Revision tracking records>
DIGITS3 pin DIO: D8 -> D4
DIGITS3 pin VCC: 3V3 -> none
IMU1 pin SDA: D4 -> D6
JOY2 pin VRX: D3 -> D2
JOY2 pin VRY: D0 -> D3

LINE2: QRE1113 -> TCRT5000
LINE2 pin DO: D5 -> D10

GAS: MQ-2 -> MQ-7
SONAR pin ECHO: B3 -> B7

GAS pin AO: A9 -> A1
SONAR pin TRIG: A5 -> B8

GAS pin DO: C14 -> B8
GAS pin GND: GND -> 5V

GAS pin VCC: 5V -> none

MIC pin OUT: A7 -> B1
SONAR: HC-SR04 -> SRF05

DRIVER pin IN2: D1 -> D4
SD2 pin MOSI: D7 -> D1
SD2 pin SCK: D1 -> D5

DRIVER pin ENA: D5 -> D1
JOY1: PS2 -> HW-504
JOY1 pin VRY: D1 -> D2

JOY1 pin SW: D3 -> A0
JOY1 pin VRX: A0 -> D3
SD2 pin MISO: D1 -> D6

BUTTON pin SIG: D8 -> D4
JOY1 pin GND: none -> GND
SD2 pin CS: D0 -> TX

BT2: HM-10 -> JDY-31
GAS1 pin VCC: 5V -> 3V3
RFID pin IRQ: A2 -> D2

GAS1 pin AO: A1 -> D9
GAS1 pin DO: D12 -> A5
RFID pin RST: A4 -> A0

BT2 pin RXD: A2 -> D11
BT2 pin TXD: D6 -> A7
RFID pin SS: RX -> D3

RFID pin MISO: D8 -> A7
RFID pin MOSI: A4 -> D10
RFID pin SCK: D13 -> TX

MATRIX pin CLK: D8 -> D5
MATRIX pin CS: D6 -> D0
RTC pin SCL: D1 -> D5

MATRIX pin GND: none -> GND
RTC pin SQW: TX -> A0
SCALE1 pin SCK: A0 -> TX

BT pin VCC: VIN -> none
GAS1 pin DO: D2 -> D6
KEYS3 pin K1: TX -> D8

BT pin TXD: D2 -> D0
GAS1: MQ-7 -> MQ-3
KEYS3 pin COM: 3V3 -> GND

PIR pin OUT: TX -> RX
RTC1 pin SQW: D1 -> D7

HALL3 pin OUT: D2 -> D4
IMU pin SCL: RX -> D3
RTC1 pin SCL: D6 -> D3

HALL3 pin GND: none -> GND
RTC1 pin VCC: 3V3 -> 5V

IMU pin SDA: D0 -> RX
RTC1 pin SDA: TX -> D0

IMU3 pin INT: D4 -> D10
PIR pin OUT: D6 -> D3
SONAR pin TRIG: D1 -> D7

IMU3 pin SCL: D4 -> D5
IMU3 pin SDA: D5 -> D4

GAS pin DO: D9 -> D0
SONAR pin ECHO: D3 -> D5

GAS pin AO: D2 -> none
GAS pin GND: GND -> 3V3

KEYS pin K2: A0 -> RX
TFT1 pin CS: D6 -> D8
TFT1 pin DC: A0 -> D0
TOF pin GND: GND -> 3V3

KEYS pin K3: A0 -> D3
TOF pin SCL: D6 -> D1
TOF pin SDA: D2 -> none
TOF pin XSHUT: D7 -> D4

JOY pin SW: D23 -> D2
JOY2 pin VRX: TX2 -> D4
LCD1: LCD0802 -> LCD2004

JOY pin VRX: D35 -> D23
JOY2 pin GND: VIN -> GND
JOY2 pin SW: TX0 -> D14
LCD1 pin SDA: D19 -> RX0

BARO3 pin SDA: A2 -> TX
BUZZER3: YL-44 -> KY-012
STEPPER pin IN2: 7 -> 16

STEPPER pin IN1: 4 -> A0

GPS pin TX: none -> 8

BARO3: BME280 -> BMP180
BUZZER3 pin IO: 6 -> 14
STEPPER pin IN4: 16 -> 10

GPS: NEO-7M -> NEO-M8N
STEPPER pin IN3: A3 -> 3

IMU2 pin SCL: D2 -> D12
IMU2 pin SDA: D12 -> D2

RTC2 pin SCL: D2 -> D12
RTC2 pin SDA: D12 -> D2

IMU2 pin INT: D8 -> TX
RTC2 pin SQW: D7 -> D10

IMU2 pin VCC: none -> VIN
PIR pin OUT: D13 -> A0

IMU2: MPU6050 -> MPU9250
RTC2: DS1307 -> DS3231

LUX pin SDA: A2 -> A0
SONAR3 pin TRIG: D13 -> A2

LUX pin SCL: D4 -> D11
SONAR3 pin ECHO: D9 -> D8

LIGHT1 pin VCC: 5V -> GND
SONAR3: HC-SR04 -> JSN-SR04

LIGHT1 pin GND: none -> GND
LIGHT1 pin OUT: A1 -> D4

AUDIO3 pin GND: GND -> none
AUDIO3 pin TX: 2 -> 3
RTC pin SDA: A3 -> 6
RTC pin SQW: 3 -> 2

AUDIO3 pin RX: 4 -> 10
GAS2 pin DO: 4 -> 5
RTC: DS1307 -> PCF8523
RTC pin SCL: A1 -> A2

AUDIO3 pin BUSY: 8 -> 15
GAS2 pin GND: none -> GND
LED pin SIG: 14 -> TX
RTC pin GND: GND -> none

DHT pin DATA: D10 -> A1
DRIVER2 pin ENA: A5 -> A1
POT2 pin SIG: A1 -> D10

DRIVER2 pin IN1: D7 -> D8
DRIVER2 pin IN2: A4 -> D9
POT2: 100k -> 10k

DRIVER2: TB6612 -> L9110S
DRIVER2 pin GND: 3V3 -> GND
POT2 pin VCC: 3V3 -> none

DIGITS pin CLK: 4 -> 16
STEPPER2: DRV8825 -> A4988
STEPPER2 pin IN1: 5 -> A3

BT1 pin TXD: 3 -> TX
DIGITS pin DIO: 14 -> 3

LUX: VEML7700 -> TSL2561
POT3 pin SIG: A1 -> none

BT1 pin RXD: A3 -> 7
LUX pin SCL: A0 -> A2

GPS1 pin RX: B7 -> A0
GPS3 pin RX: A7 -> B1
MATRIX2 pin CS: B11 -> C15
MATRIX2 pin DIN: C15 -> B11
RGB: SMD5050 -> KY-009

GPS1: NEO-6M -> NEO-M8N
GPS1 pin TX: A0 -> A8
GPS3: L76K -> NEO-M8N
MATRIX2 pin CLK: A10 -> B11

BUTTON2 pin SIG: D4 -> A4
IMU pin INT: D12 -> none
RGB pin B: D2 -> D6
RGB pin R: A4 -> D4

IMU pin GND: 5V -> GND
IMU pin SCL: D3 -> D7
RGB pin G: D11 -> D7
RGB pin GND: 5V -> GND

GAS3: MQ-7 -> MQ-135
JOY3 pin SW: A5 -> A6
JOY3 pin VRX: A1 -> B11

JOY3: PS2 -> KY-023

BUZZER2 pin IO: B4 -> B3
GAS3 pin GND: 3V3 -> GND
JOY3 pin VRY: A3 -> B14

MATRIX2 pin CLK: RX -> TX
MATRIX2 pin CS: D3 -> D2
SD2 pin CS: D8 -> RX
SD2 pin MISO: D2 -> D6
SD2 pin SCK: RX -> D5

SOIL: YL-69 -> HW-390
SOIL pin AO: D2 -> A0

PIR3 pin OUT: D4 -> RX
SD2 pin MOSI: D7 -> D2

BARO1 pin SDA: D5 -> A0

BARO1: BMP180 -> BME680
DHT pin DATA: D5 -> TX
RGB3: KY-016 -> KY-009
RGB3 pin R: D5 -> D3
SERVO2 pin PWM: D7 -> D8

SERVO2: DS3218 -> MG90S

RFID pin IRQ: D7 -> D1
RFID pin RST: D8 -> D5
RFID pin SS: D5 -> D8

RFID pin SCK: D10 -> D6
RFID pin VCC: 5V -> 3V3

What is needed>
With no line skipped, repeat the records exactly.

Result of the exercise>
DIGITS3 pin DIO: D8 -> D4
DIGITS3 pin VCC: 3V3 -> none
IMU1 pin SDA: D4 -> D6
JOY2 pin VRX: D3 -> D2
JOY2 pin VRY: D0 -> D3

LINE2: QRE1113 -> TCRT5000
LINE2 pin DO: D5 -> D10

GAS: MQ-2 -> MQ-7
SONAR pin ECHO: B3 -> B7

GAS pin AO: A9 -> A1
SONAR pin TRIG: A5 -> B8

GAS pin DO: C14 -> B8
GAS pin GND: GND -> 5V

GAS pin VCC: 5V -> none

MIC pin OUT: A7 -> B1
SONAR: HC-SR04 -> SRF05

DRIVER pin IN2: D1 -> D4
SD2 pin MOSI: D7 -> D1
SD2 pin SCK: D1 -> D5

DRIVER pin ENA: D5 -> D1
JOY1: PS2 -> HW-504
JOY1 pin VRY: D1 -> D2

JOY1 pin SW: D3 -> A0
JOY1 pin VRX: A0 -> D3
SD2 pin MISO: D1 -> D6

BUTTON pin SIG: D8 -> D4
JOY1 pin GND: none -> GND
SD2 pin CS: D0 -> TX

BT2: HM-10 -> JDY-31
GAS1 pin VCC: 5V -> 3V3
RFID pin IRQ: A2 -> D2

GAS1 pin AO: A1 -> D9
GAS1 pin DO: D12 -> A5
RFID pin RST: A4 -> A0

BT2 pin RXD: A2 -> D11
BT2 pin TXD: D6 -> A7
RFID pin SS: RX -> D3

RFID pin MISO: D8 -> A7
RFID pin MOSI: A4 -> D10
RFID pin SCK: D13 -> TX

MATRIX pin CLK: D8 -> D5
MATRIX pin CS: D6 -> D0
RTC pin SCL: D1 -> D5

MATRIX pin GND: none -> GND
RTC pin SQW: TX -> A0
SCALE1 pin SCK: A0 -> TX

BT pin VCC: VIN -> none
GAS1 pin DO: D2 -> D6
KEYS3 pin K1: TX -> D8

BT pin TXD: D2 -> D0
GAS1: MQ-7 -> MQ-3
KEYS3 pin COM: 3V3 -> GND

PIR pin OUT: TX -> RX
RTC1 pin SQW: D1 -> D7

HALL3 pin OUT: D2 -> D4
IMU pin SCL: RX -> D3
RTC1 pin SCL: D6 -> D3

HALL3 pin GND: none -> GND
RTC1 pin VCC: 3V3 -> 5V

IMU pin SDA: D0 -> RX
RTC1 pin SDA: TX -> D0

IMU3 pin INT: D4 -> D10
PIR pin OUT: D6 -> D3
SONAR pin TRIG: D1 -> D7

IMU3 pin SCL: D4 -> D5
IMU3 pin SDA: D5 -> D4

GAS pin DO: D9 -> D0
SONAR pin ECHO: D3 -> D5

GAS pin AO: D2 -> none
GAS pin GND: GND -> 3V3

KEYS pin K2: A0 -> RX
TFT1 pin CS: D6 -> D8
TFT1 pin DC: A0 -> D0
TOF pin GND: GND -> 3V3

KEYS pin K3: A0 -> D3
TOF pin SCL: D6 -> D1
TOF pin SDA: D2 -> none
TOF pin XSHUT: D7 -> D4

JOY pin SW: D23 -> D2
JOY2 pin VRX: TX2 -> D4
LCD1: LCD0802 -> LCD2004

JOY pin VRX: D35 -> D23
JOY2 pin GND: VIN -> GND
JOY2 pin SW: TX0 -> D14
LCD1 pin SDA: D19 -> RX0

BARO3 pin SDA: A2 -> TX
BUZZER3: YL-44 -> KY-012
STEPPER pin IN2: 7 -> 16

STEPPER pin IN1: 4 -> A0

GPS pin TX: none -> 8

BARO3: BME280 -> BMP180
BUZZER3 pin IO: 6 -> 14
STEPPER pin IN4: 16 -> 10

GPS: NEO-7M -> NEO-M8N
STEPPER pin IN3: A3 -> 3

IMU2 pin SCL: D2 -> D12
IMU2 pin SDA: D12 -> D2

RTC2 pin SCL: D2 -> D12
RTC2 pin SDA: D12 -> D2

IMU2 pin INT: D8 -> TX
RTC2 pin SQW: D7 -> D10

IMU2 pin VCC: none -> VIN
PIR pin OUT: D13 -> A0

IMU2: MPU6050 -> MPU9250
RTC2: DS1307 -> DS3231

LUX pin SDA: A2 -> A0
SONAR3 pin TRIG: D13 -> A2

LUX pin SCL: D4 -> D11
SONAR3 pin ECHO: D9 -> D8

LIGHT1 pin VCC: 5V -> GND
SONAR3: HC-SR04 -> JSN-SR04

LIGHT1 pin GND: none -> GND
LIGHT1 pin OUT: A1 -> D4

AUDIO3 pin GND: GND -> none
AUDIO3 pin TX: 2 -> 3
RTC pin SDA: A3 -> 6
RTC pin SQW: 3 -> 2

AUDIO3 pin RX: 4 -> 10
GAS2 pin DO: 4 -> 5
RTC: DS1307 -> PCF8523
RTC pin SCL: A1 -> A2

AUDIO3 pin BUSY: 8 -> 15
GAS2 pin GND: none -> GND
LED pin SIG: 14 -> TX
RTC pin GND: GND -> none

DHT pin DATA: D10 -> A1
DRIVER2 pin ENA: A5 -> A1
POT2 pin SIG: A1 -> D10

DRIVER2 pin IN1: D7 -> D8
DRIVER2 pin IN2: A4 -> D9
POT2: 100k -> 10k

DRIVER2: TB6612 -> L9110S
DRIVER2 pin GND: 3V3 -> GND
POT2 pin VCC: 3V3 -> none

DIGITS pin CLK: 4 -> 16
STEPPER2: DRV8825 -> A4988
STEPPER2 pin IN1: 5 -> A3

BT1 pin TXD: 3 -> TX
DIGITS pin DIO: 14 -> 3

LUX: VEML7700 -> TSL2561
POT3 pin SIG: A1 -> none

BT1 pin RXD: A3 -> 7
LUX pin SCL: A0 -> A2

GPS1 pin RX: B7 -> A0
GPS3 pin RX: A7 -> B1
MATRIX2 pin CS: B11 -> C15
MATRIX2 pin DIN: C15 -> B11
RGB: SMD5050 -> KY-009

GPS1: NEO-6M -> NEO-M8N
GPS1 pin TX: A0 -> A8
GPS3: L76K -> NEO-M8N
MATRIX2 pin CLK: A10 -> B11

BUTTON2 pin SIG: D4 -> A4
IMU pin INT: D12 -> none
RGB pin B: D2 -> D6
RGB pin R: A4 -> D4

IMU pin GND: 5V -> GND
IMU pin SCL: D3 -> D7
RGB pin G: D11 -> D7
RGB pin GND: 5V -> GND

GAS3: MQ-7 -> MQ-135
JOY3 pin SW: A5 -> A6
JOY3 pin VRX: A1 -> B11

JOY3: PS2 -> KY-023

BUZZER2 pin IO: B4 -> B3
GAS3 pin GND: 3V3 -> GND
JOY3 pin VRY: A3 -> B14

MATRIX2 pin CLK: RX -> TX
MATRIX2 pin CS: D3 -> D2
SD2 pin CS: D8 -> RX
SD2 pin MISO: D2 -> D6
SD2 pin SCK: RX -> D5

SOIL: YL-69 -> HW-390
SOIL pin AO: D2 -> A0

PIR3 pin OUT: D4 -> RX
SD2 pin MOSI: D7 -> D2

BARO1 pin SDA: D5 -> A0

BARO1: BMP180 -> BME680
DHT pin DATA: D5 -> TX
RGB3: KY-016 -> KY-009
RGB3 pin R: D5 -> D3
SERVO2 pin PWM: D7 -> D8

SERVO2: DS3218 -> MG90S

RFID pin IRQ: D7 -> D1
RFID pin RST: D8 -> D5
RFID pin SS: D5 -> D8

RFID pin SCK: D10 -> D6
RFID pin VCC: 5V -> 3V3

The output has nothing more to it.